■ What the exercise asks
When you reach the line containing "none -> purple 1x1 plate [452,432,507,485]" in the data below, begin returning lines exactly as written, and stop once the line containing "none -> brown 1x2 brick [522,287,606,369]" has been returned.

── Raw data

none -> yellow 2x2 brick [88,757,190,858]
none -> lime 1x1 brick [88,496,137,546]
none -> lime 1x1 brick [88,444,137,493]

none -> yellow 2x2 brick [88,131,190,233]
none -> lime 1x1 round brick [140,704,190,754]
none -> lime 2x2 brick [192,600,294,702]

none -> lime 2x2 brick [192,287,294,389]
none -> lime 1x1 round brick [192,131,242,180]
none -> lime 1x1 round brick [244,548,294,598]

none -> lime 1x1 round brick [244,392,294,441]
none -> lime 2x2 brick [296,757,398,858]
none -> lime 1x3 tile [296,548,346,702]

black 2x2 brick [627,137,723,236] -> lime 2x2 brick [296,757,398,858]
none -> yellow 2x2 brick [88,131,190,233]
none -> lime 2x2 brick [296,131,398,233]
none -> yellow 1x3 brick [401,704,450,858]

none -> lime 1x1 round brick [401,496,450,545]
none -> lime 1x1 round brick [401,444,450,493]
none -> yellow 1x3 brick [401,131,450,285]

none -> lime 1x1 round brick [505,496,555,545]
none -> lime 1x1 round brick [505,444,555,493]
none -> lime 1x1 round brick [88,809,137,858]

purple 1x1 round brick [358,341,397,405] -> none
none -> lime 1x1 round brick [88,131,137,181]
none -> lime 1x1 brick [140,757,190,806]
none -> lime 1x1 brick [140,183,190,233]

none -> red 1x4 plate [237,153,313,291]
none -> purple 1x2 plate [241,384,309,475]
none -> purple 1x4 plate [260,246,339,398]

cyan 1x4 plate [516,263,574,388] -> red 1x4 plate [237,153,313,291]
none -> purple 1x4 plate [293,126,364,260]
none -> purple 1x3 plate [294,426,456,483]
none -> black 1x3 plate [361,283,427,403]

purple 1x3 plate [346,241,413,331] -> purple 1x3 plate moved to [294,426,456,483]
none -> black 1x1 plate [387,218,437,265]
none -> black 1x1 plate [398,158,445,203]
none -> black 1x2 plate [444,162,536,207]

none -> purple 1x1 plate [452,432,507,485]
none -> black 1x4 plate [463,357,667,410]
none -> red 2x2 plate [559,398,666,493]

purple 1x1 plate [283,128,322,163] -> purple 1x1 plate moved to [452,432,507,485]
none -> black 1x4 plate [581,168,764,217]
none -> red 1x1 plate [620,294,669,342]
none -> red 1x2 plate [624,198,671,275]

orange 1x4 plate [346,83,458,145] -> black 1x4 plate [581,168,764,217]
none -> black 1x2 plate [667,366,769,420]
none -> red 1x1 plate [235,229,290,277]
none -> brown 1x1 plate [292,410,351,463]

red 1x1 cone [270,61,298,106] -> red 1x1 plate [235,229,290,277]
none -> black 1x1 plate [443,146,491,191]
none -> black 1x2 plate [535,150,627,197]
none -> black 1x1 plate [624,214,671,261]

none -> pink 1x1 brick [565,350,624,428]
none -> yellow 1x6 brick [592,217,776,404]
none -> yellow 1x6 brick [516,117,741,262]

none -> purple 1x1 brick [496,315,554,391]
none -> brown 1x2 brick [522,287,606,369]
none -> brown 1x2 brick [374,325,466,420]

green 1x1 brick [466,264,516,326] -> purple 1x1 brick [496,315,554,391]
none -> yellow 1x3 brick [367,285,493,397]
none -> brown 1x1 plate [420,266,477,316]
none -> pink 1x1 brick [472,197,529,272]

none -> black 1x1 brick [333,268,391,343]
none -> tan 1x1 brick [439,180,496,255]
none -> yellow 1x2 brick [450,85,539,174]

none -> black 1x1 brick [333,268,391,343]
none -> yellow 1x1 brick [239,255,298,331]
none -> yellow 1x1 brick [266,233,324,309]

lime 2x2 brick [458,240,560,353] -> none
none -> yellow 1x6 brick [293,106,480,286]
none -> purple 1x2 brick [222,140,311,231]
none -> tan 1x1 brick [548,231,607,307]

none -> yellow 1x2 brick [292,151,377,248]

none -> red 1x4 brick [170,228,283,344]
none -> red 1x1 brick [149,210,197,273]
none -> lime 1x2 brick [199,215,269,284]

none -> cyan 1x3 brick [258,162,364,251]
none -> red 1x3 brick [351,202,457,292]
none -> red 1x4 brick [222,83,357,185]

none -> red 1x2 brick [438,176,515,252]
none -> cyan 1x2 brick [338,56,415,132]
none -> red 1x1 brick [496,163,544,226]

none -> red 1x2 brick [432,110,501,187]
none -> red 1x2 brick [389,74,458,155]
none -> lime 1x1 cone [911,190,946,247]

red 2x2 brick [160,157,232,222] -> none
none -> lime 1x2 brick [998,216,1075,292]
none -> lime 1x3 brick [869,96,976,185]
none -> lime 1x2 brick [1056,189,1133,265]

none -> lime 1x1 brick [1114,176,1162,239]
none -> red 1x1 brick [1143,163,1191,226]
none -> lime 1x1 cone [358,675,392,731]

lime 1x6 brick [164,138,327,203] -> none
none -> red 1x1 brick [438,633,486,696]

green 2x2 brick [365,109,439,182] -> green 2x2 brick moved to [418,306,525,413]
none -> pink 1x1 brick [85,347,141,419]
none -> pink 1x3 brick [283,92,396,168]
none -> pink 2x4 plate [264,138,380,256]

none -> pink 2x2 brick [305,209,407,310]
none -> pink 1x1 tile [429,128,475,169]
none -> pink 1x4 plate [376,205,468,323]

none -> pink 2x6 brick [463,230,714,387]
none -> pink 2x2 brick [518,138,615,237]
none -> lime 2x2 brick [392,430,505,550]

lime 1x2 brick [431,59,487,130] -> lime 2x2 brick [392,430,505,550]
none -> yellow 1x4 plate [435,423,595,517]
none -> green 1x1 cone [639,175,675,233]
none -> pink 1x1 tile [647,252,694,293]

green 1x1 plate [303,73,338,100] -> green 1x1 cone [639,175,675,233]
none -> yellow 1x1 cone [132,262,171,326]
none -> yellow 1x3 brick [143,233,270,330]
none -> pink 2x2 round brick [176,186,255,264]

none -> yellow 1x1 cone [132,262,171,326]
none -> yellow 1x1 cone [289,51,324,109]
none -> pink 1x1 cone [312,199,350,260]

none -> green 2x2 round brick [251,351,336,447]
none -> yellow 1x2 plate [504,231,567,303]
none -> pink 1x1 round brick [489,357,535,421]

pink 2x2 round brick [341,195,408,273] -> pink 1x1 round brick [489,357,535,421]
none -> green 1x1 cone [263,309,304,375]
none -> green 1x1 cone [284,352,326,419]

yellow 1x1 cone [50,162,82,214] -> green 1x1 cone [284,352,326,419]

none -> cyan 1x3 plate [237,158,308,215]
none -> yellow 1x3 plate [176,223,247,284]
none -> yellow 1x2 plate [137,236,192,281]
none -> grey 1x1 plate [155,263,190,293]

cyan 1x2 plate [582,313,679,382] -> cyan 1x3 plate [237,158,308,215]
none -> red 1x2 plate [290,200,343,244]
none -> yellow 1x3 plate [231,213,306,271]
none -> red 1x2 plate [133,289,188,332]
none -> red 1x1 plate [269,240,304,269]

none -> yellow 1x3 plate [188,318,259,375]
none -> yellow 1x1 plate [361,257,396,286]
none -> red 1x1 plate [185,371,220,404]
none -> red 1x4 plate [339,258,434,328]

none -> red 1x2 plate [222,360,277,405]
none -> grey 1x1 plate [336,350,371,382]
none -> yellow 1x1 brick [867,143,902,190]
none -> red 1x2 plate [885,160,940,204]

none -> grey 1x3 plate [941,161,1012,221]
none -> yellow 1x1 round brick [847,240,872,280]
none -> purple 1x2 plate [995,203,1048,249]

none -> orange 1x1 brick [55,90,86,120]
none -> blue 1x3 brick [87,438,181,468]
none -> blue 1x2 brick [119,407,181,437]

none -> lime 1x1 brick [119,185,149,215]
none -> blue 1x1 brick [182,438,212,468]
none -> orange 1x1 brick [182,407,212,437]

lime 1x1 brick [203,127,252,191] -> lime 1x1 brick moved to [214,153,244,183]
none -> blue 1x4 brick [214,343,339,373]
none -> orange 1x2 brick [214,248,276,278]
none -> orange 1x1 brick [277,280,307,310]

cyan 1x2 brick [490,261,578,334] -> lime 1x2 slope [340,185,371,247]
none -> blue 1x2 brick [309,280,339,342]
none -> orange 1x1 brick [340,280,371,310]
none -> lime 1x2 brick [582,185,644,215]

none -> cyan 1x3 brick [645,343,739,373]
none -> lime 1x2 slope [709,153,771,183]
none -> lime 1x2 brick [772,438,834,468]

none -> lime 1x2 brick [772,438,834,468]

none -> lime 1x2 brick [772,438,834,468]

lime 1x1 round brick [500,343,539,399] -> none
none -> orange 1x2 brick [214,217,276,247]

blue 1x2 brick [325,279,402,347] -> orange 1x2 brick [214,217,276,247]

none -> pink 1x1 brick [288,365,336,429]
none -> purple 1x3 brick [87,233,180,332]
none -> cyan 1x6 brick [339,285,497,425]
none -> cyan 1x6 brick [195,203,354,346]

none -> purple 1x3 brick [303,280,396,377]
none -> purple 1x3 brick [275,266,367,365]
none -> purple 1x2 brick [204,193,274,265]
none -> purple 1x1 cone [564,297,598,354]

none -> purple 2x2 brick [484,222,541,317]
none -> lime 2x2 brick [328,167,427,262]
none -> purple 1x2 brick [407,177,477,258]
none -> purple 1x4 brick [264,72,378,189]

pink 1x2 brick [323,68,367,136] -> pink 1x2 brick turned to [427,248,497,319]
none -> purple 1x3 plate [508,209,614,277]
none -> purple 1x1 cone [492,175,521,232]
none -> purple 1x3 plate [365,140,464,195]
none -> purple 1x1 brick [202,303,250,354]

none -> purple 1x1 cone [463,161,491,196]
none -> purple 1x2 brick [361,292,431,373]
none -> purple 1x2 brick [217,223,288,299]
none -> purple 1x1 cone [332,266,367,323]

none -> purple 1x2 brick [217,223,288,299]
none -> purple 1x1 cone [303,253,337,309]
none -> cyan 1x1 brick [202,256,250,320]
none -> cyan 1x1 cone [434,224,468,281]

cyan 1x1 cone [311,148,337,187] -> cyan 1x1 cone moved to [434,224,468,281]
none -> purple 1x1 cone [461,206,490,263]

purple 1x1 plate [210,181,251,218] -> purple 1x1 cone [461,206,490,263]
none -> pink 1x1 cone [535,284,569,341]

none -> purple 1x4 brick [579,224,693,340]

────

■ Answer
none -> purple 1x1 plate [452,432,507,485]
none -> black 1x4 plate [463,357,667,410]
none -> red 2x2 plate [559,398,666,493]

purple 1x1 plate [283,128,322,163] -> purple 1x1 plate moved to [452,432,507,485]
none -> black 1x4 plate [581,168,764,217]
none -> red 1x1 plate [620,294,669,342]
none -> red 1x2 plate [624,198,671,275]

orange 1x4 plate [346,83,458,145] -> black 1x4 plate [581,168,764,217]
none -> black 1x2 plate [667,366,769,420]
none -> red 1x1 plate [235,229,290,277]
none -> brown 1x1 plate [292,410,351,463]

red 1x1 cone [270,61,298,106] -> red 1x1 plate [235,229,290,277]
none -> black 1x1 plate [443,146,491,191]
none -> black 1x2 plate [535,150,627,197]
none -> black 1x1 plate [624,214,671,261]

none -> pink 1x1 brick [565,350,624,428]
none -> yellow 1x6 brick [592,217,776,404]
none -> yellow 1x6 brick [516,117,741,262]

none -> purple 1x1 brick [496,315,554,391]
none -> brown 1x2 brick [522,287,606,369]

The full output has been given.